------ Data records
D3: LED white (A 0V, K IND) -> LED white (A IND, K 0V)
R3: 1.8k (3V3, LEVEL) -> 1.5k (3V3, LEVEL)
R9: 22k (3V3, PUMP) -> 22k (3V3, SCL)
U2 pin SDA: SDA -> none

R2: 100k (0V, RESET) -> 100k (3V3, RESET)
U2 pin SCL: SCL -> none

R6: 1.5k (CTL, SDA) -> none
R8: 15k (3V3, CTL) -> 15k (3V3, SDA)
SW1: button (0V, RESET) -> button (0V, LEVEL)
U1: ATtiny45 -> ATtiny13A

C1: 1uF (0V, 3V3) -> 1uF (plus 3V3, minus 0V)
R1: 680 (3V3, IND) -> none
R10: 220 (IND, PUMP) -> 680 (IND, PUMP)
------------
------ Data records
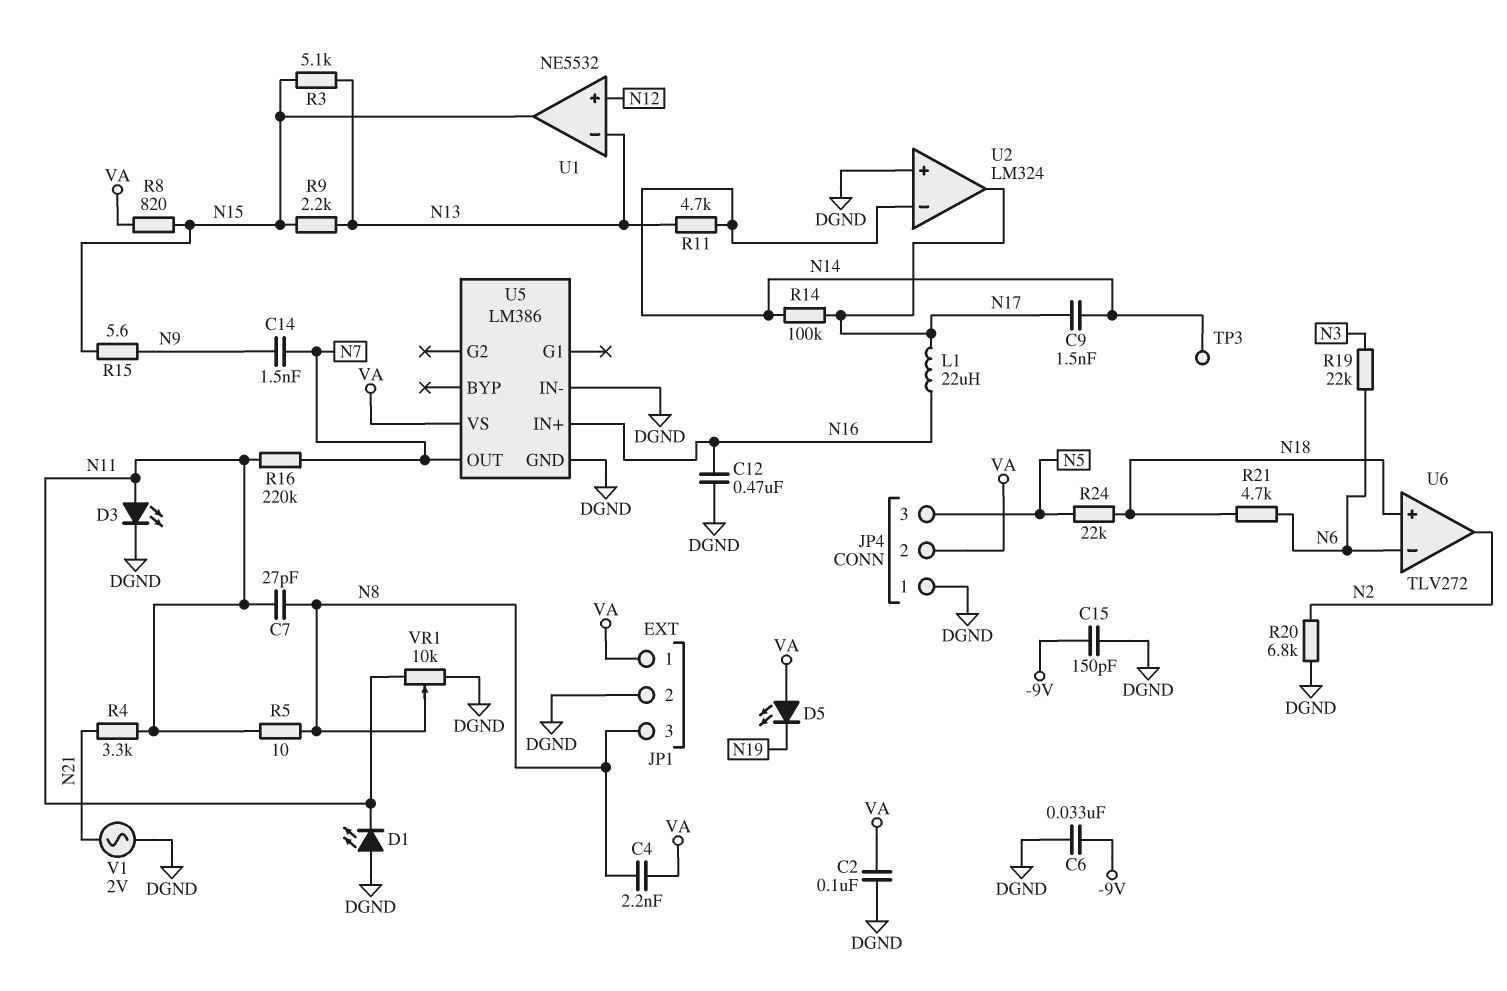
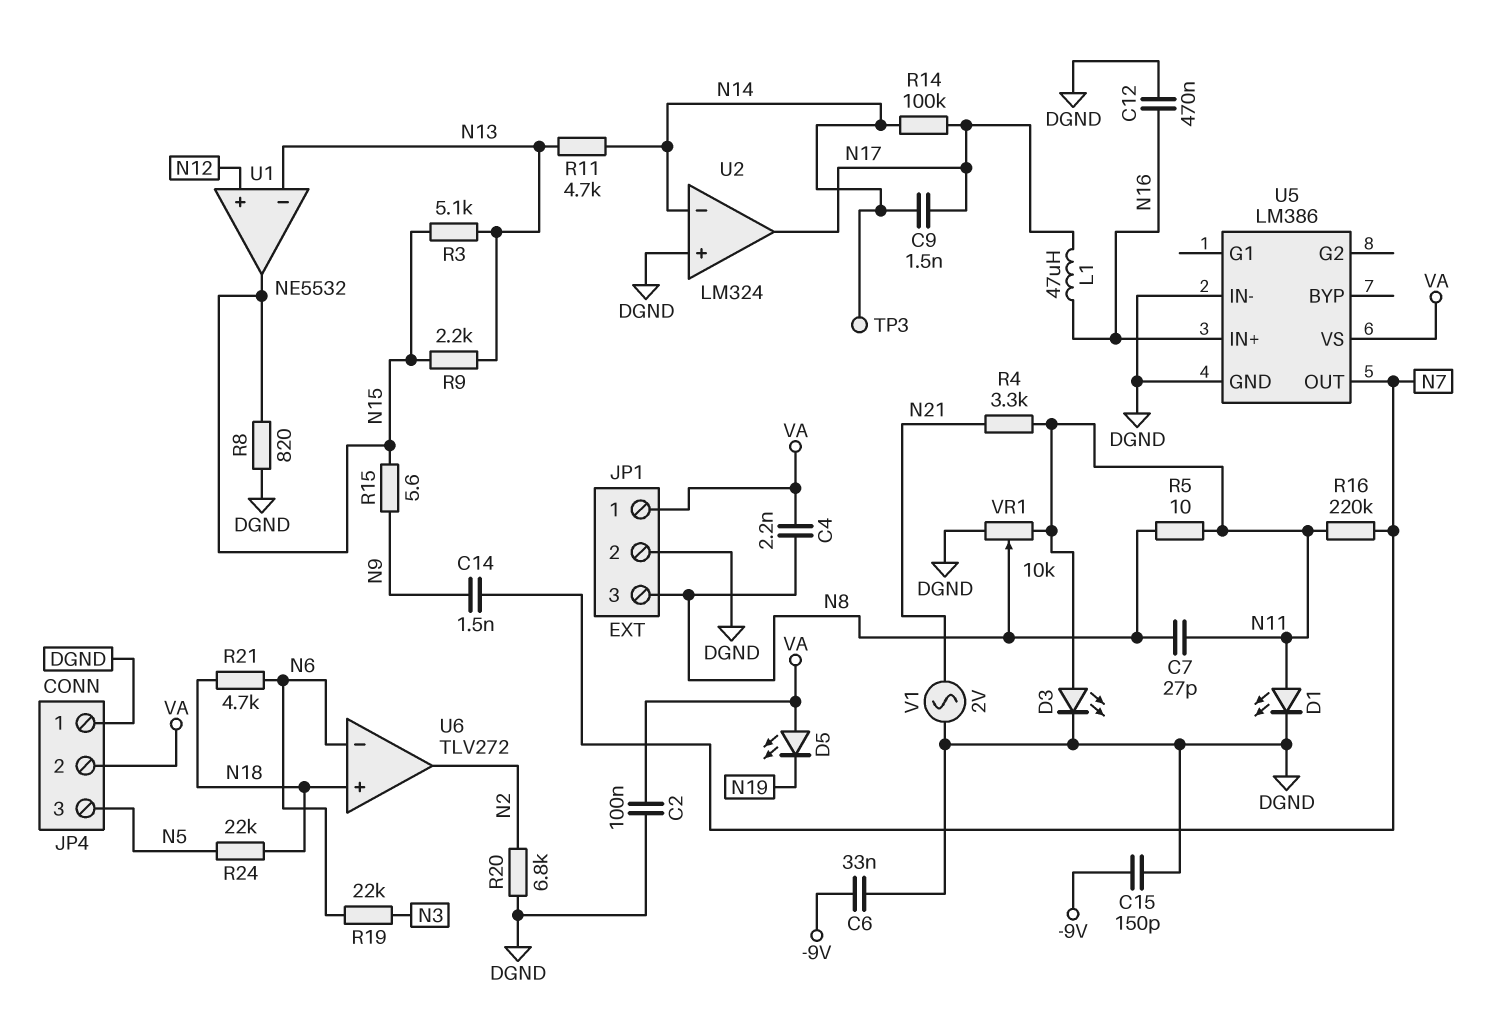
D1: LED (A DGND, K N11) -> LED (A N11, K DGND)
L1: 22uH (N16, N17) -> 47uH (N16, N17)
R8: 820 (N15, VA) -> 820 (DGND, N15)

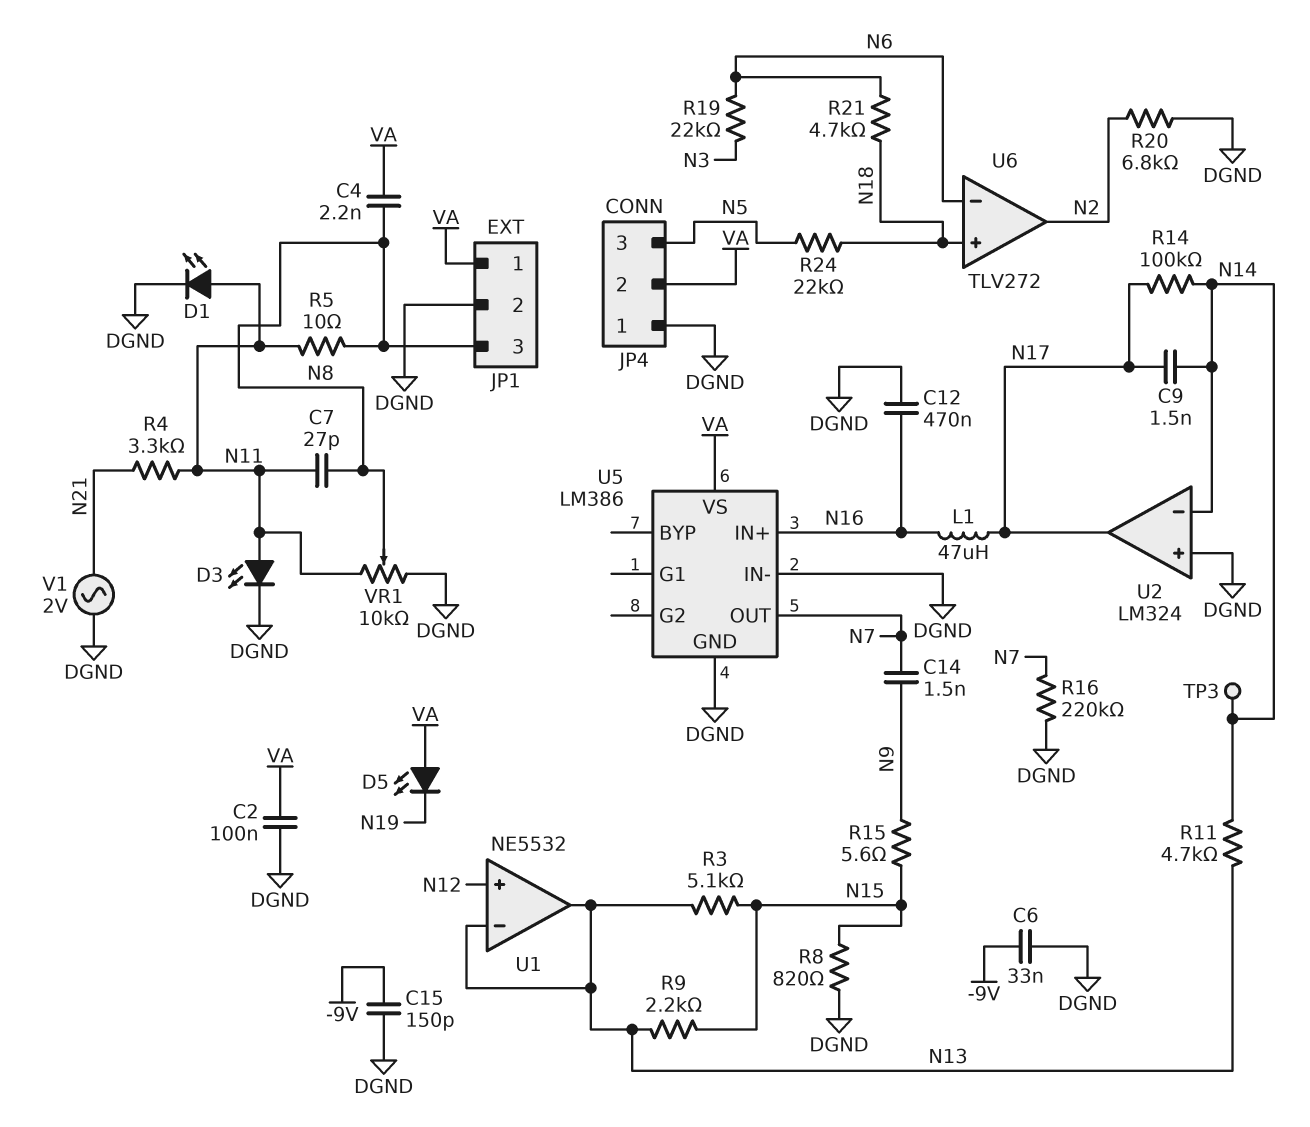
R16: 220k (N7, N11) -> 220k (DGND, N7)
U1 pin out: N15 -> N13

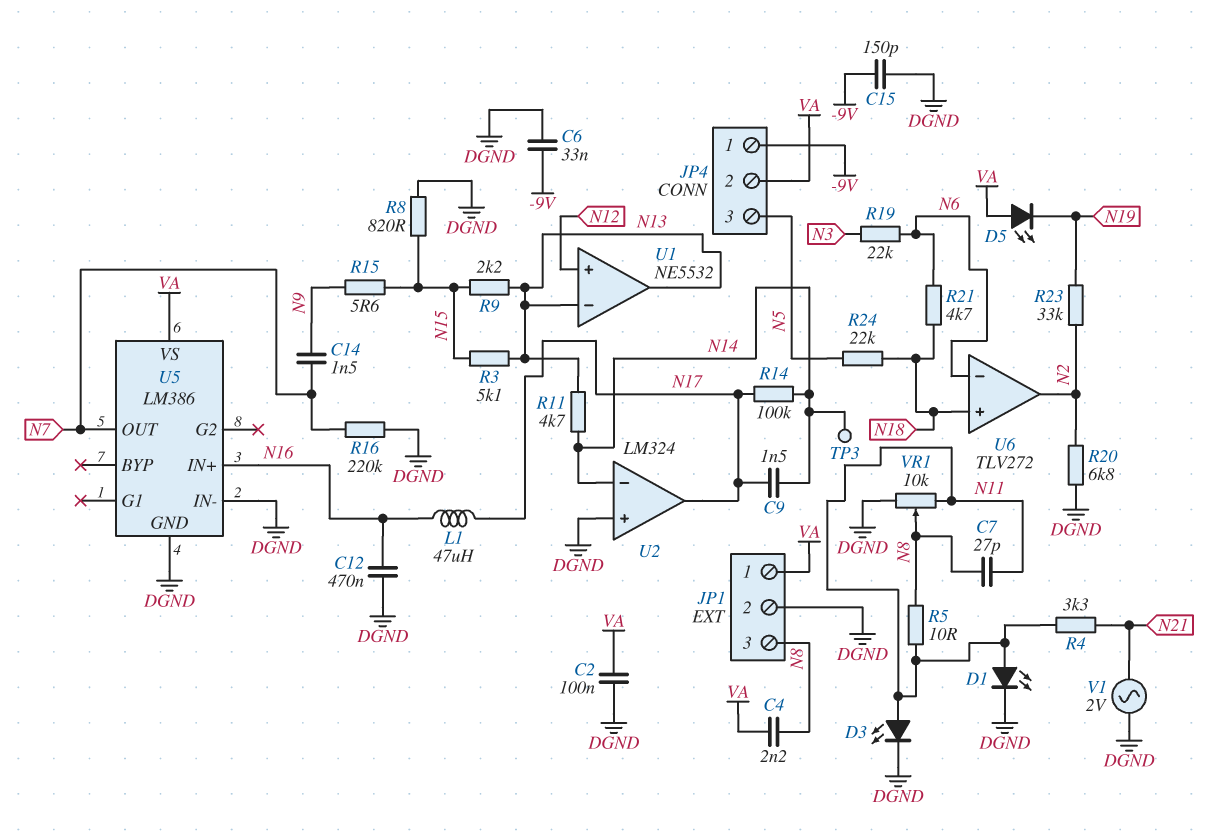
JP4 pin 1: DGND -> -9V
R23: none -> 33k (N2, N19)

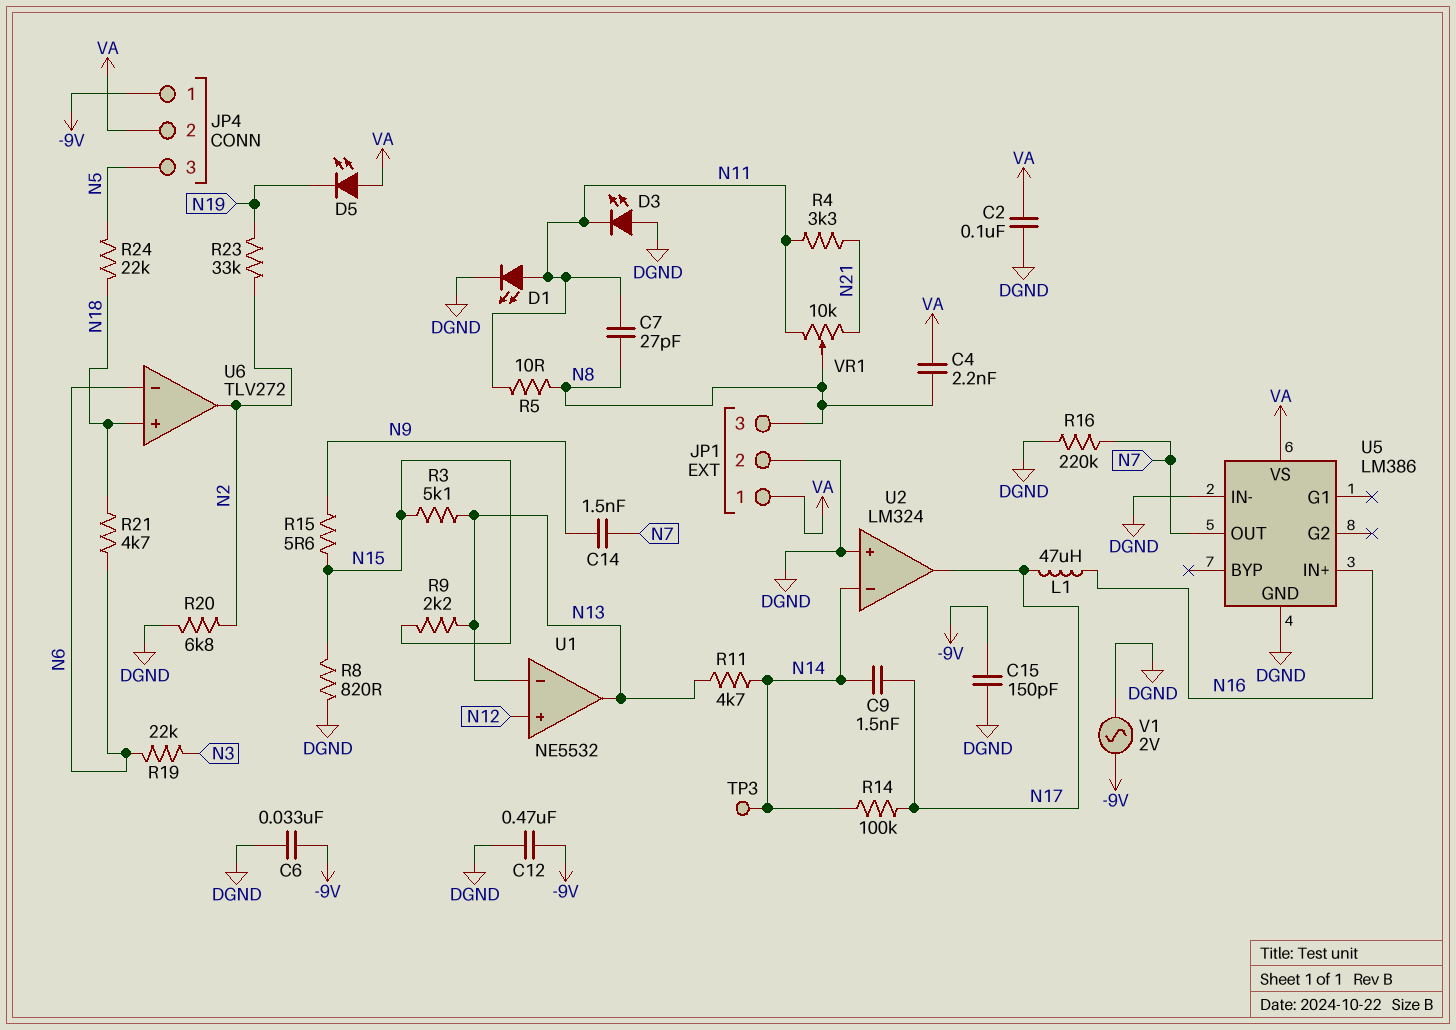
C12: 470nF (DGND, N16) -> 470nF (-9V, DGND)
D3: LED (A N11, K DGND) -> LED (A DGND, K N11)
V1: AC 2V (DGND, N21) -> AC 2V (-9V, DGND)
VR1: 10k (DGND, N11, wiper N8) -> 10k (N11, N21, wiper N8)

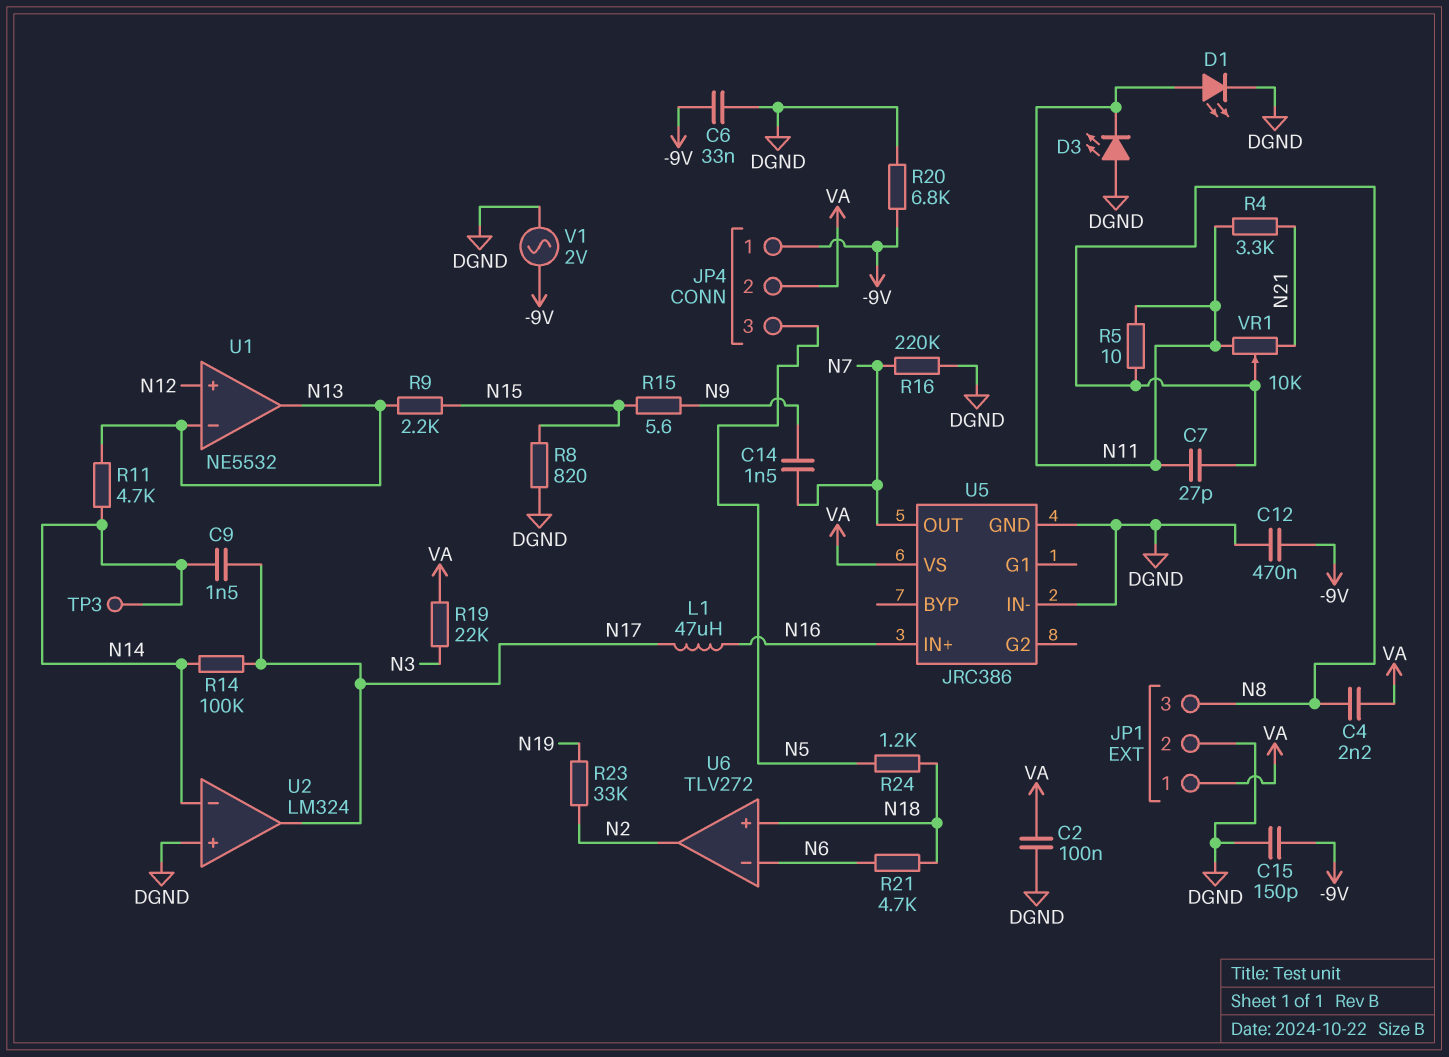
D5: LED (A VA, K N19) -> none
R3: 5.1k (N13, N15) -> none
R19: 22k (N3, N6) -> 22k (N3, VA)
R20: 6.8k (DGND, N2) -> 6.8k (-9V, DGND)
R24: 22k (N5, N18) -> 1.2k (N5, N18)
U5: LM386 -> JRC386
------------
- _Work to be completed_:
From the data above, retype only the lines starting with the line with "L1: 22uH (N16, N17) -> 47uH (N16, N17)" and going on through the line with "R3: 5.1k (N13, N15) -> none", exactly, leaving out the pictures.

- _Your solution_:
L1: 22uH (N16, N17) -> 47uH (N16, N17)
R8: 820 (N15, VA) -> 820 (DGND, N15)

R16: 220k (N7, N11) -> 220k (DGND, N7)
U1 pin out: N15 -> N13

JP4 pin 1: DGND -> -9V
R23: none -> 33k (N2, N19)

C12: 470nF (DGND, N16) -> 470nF (-9V, DGND)
D3: LED (A N11, K DGND) -> LED (A DGND, K N11)
V1: AC 2V (DGND, N21) -> AC 2V (-9V, DGND)
VR1: 10k (DGND, N11, wiper N8) -> 10k (N11, N21, wiper N8)

D5: LED (A VA, K N19) -> none
R3: 5.1k (N13, N15) -> none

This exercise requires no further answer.